DATA TO USE Block Start

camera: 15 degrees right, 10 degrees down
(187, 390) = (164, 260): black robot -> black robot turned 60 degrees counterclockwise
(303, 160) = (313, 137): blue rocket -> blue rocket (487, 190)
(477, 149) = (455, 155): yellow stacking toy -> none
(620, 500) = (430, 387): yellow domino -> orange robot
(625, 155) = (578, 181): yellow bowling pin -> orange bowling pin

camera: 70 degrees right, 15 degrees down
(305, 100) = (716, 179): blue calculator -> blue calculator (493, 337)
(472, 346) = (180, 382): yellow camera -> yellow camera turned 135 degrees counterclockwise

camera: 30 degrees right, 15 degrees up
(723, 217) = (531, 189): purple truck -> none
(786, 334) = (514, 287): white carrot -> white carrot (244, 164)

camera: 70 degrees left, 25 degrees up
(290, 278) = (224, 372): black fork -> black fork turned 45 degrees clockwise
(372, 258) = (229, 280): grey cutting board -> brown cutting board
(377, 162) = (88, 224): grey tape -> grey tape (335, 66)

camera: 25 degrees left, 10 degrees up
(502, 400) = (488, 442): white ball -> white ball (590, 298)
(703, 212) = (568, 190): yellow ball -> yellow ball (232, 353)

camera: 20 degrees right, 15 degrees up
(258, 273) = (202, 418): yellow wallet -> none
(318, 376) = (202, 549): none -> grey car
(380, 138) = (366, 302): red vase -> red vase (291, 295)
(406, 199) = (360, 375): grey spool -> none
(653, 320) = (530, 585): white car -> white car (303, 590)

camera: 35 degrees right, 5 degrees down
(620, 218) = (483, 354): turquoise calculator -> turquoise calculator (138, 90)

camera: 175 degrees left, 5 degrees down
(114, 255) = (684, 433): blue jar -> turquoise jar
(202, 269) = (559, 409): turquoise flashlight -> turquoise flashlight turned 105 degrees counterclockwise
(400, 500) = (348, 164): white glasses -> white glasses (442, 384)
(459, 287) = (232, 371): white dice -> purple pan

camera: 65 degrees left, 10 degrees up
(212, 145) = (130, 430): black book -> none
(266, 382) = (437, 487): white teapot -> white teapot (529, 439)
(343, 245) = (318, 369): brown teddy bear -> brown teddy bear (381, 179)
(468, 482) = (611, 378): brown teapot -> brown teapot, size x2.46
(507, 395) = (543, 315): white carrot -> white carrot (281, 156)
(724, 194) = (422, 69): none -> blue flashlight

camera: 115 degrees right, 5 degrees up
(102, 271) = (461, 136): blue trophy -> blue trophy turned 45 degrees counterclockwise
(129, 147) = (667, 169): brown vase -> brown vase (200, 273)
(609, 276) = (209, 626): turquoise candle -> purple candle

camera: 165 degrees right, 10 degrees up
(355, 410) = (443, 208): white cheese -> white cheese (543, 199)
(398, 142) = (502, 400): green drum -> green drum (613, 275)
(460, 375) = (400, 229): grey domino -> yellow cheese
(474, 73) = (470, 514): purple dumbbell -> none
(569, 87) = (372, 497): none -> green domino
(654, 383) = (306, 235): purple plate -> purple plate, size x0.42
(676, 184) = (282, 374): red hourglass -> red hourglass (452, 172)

DATA TO USE Block End

WORK REQUIRED: From the first line of the data above through the line containing "(620, 500) = (430, 387): yellow", repeat each line exactly, and add nothing.

SOLUTION TO THIS EXERCISE:
camera: 15 degrees right, 10 degrees down
(187, 390) = (164, 260): black robot -> black robot turned 60 degrees counterclockwise
(303, 160) = (313, 137): blue rocket -> blue rocket (487, 190)
(477, 149) = (455, 155): yellow stacking toy -> none
(620, 500) = (430, 387): yellow domino -> orange robot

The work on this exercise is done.